• _WORK TASK_: Print, exactly as given, each line of the data from the line containing "C201: 22uF (GND, N3) -> 22uF (N3, VS)" up to and including its last line.

• _RECORD EXCERPTS_:
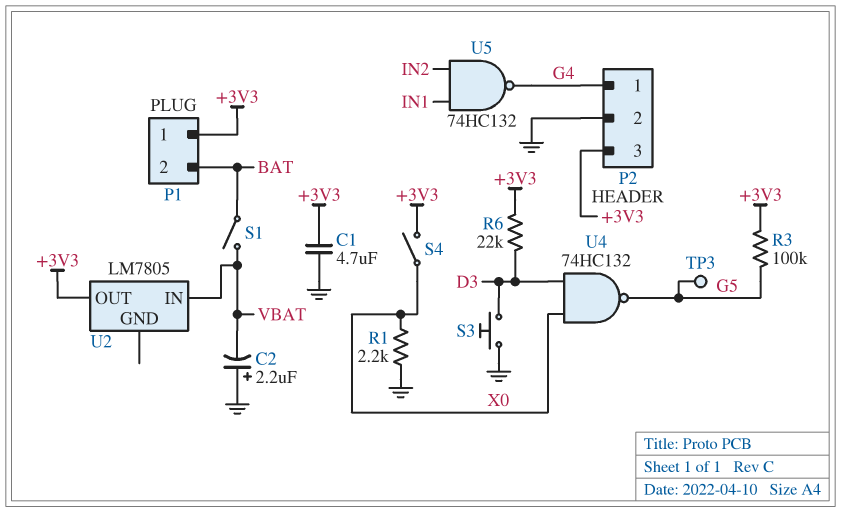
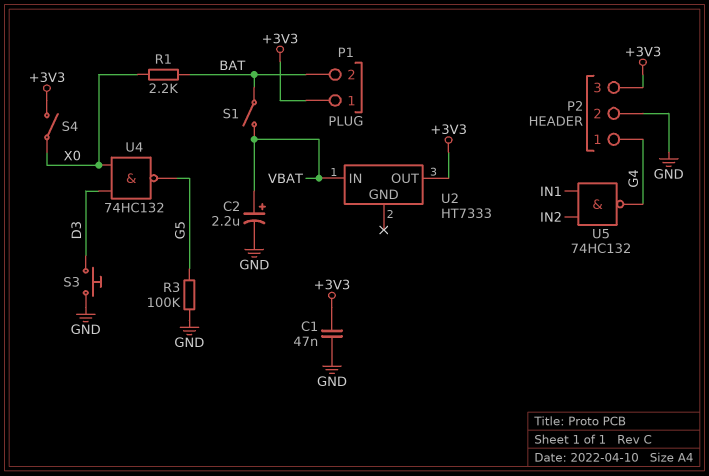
C1: 4.7uF (+3V3, GND) -> 47nF (+3V3, GND)
C2: 2.2uF (plus GND, minus VBAT) -> 2.2uF (plus VBAT, minus GND)
R1: 2.2k (GND, X0) -> 2.2k (BAT, X0)
R3: 100k (+3V3, G5) -> 100k (G5, GND)
R6: 22k (+3V3, D3) -> none
TP3: test point (G5) -> none
U2: LM7805 -> HT7333

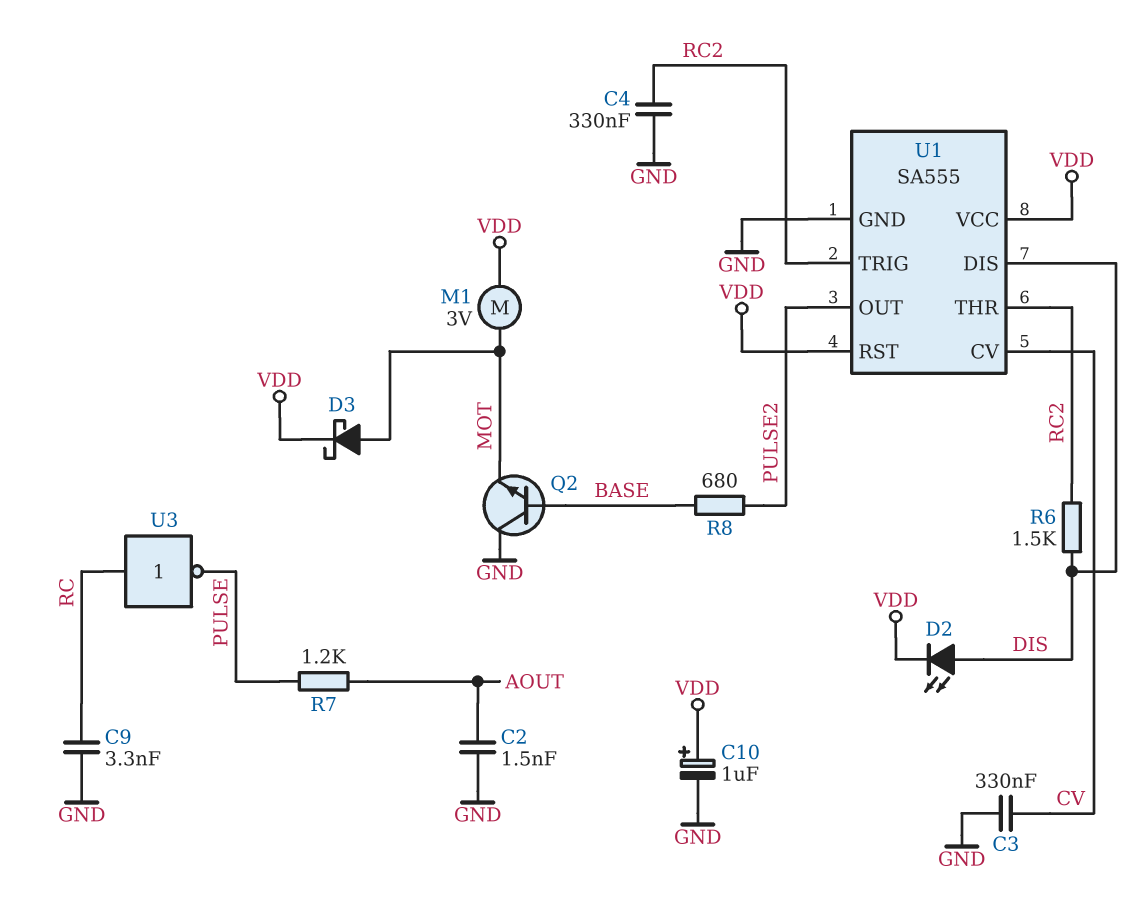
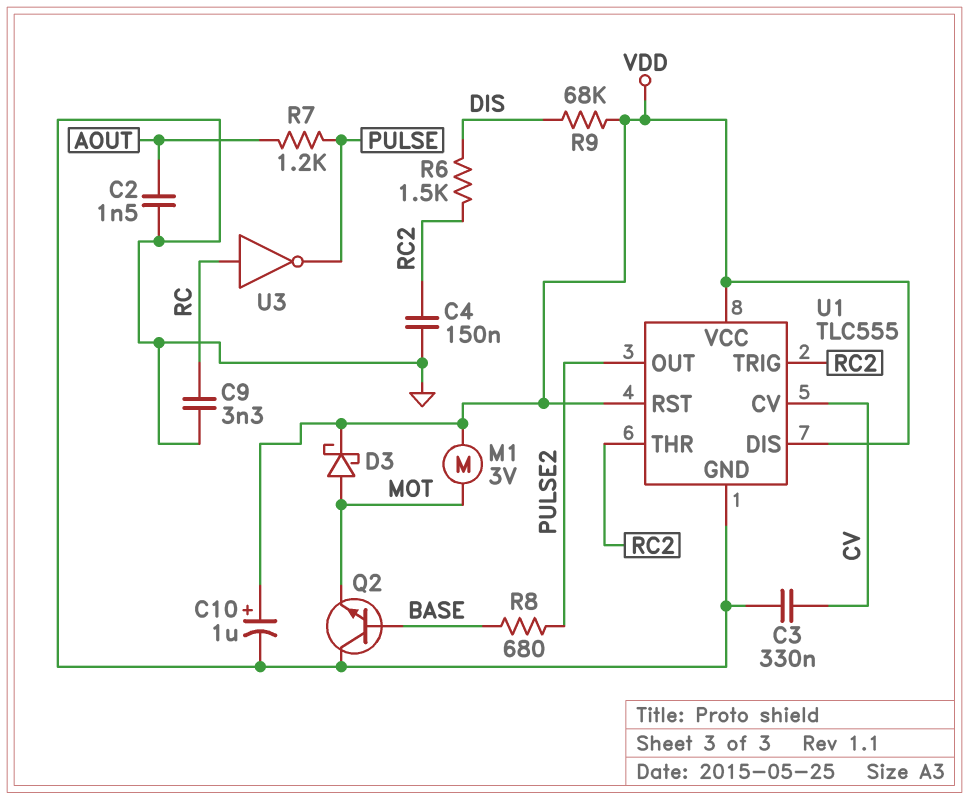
C4: 330nF (GND, RC2) -> 150nF (GND, RC2)
D2: LED (A DIS, K VDD) -> none
R9: none -> 68k (DIS, VDD)
U1: SA555 -> TLC555
U1 pin DIS: DIS -> VDD

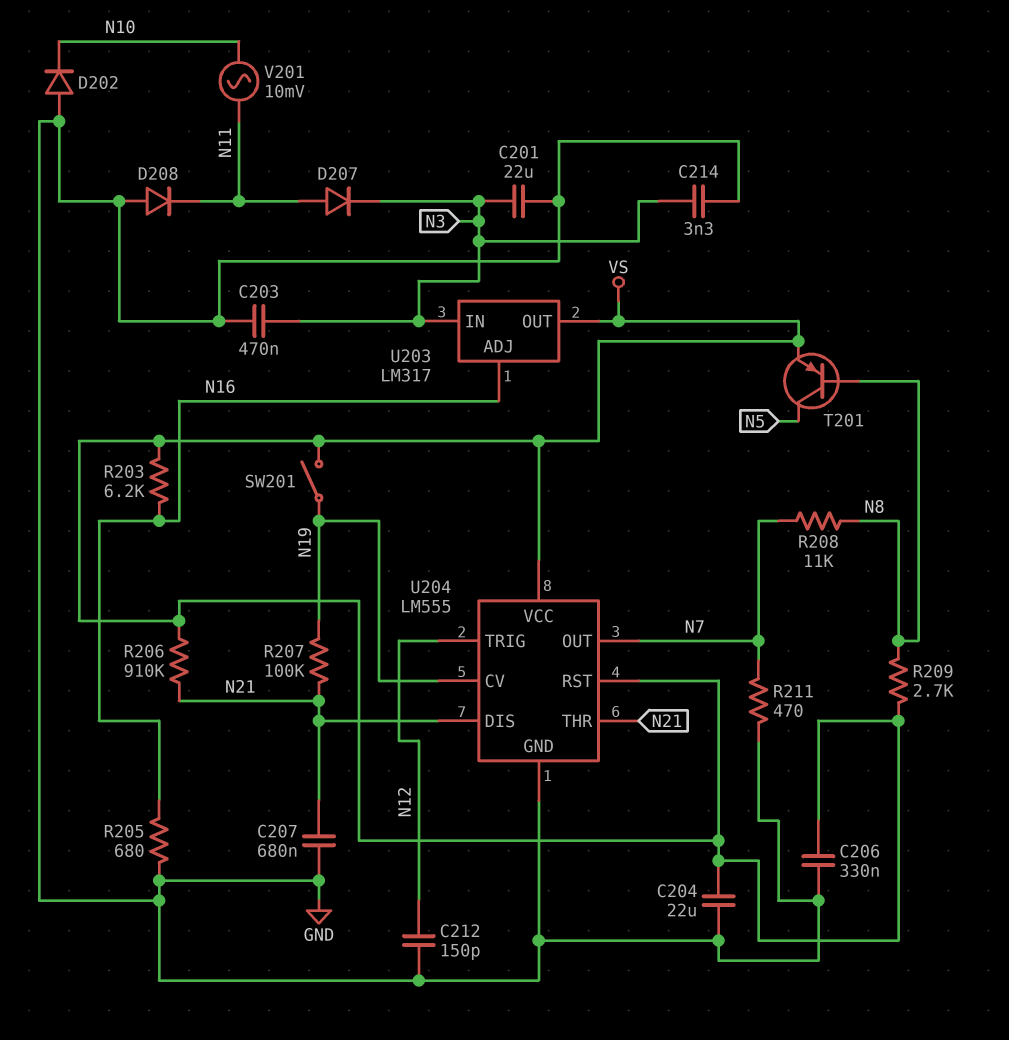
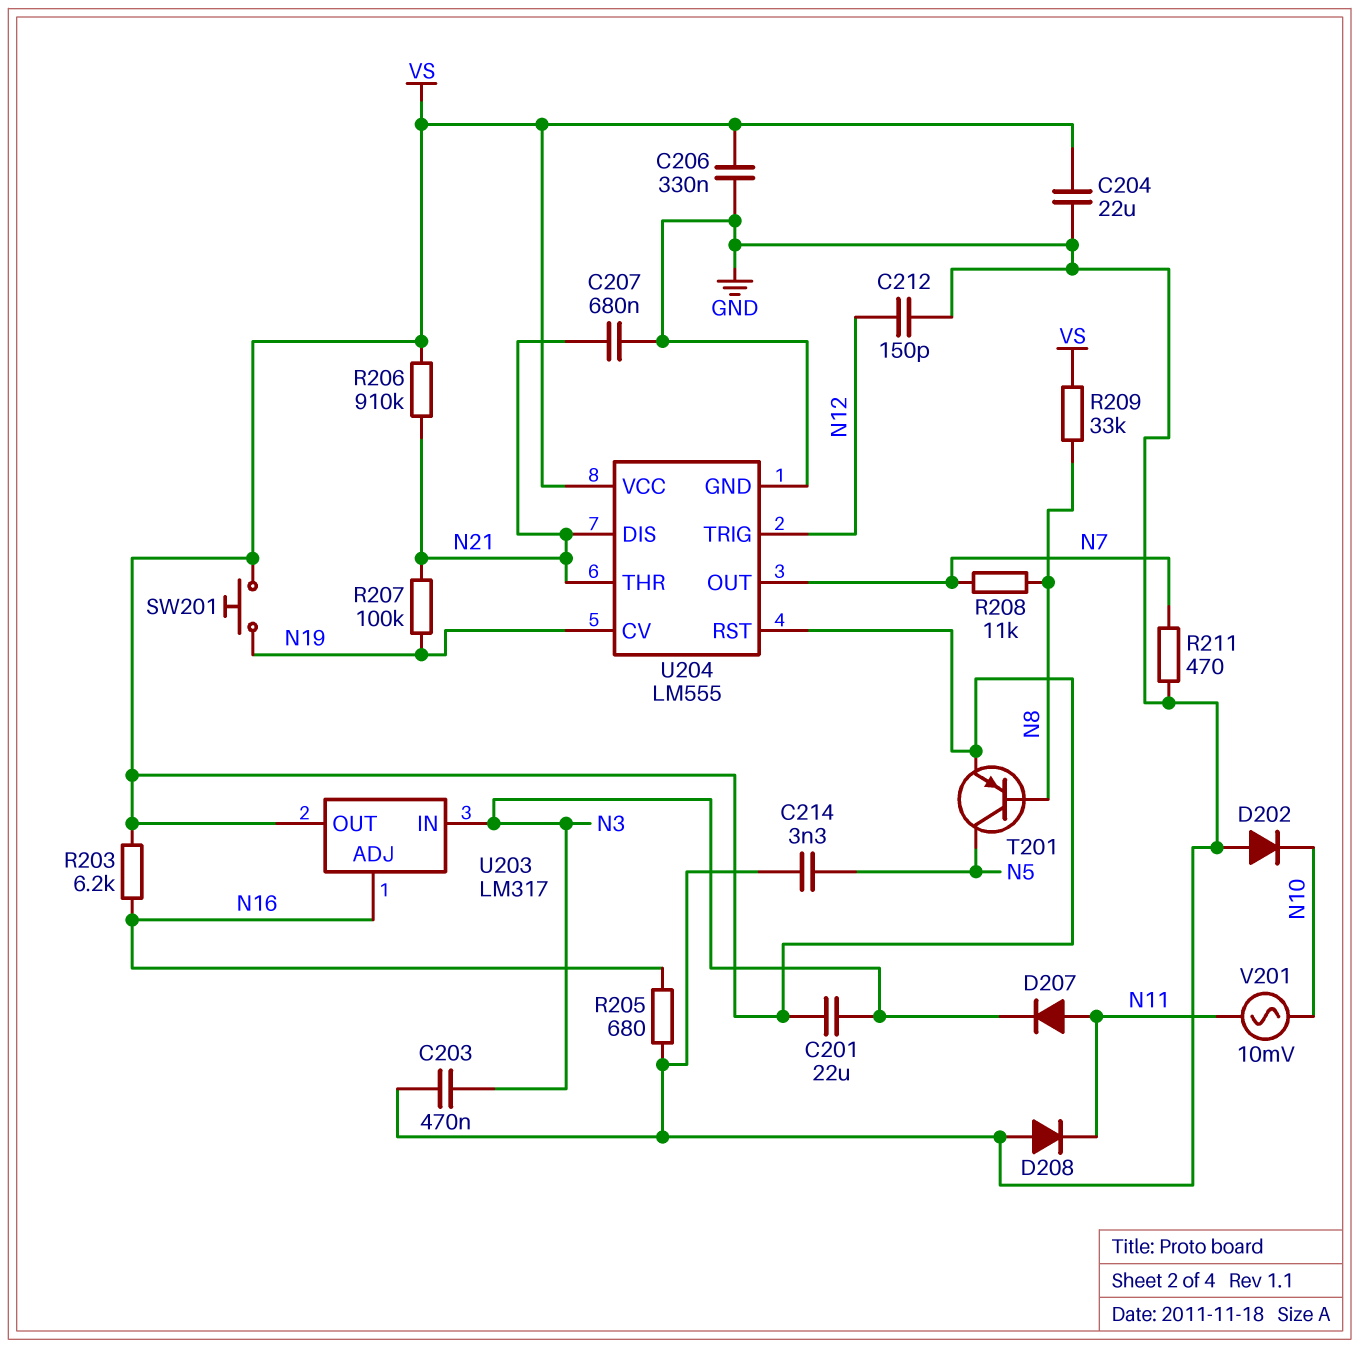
C201: 22uF (GND, N3) -> 22uF (N3, VS)
C214: 3.3nF (GND, N3) -> 3.3nF (GND, N5)
R209: 2.7k (N8, VS) -> 33k (N8, VS)
SW201: switch (N19, VS) -> button (N19, VS)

• _RESPONSE AREA_:
C201: 22uF (GND, N3) -> 22uF (N3, VS)
C214: 3.3nF (GND, N3) -> 3.3nF (GND, N5)
R209: 2.7k (N8, VS) -> 33k (N8, VS)
SW201: switch (N19, VS) -> button (N19, VS)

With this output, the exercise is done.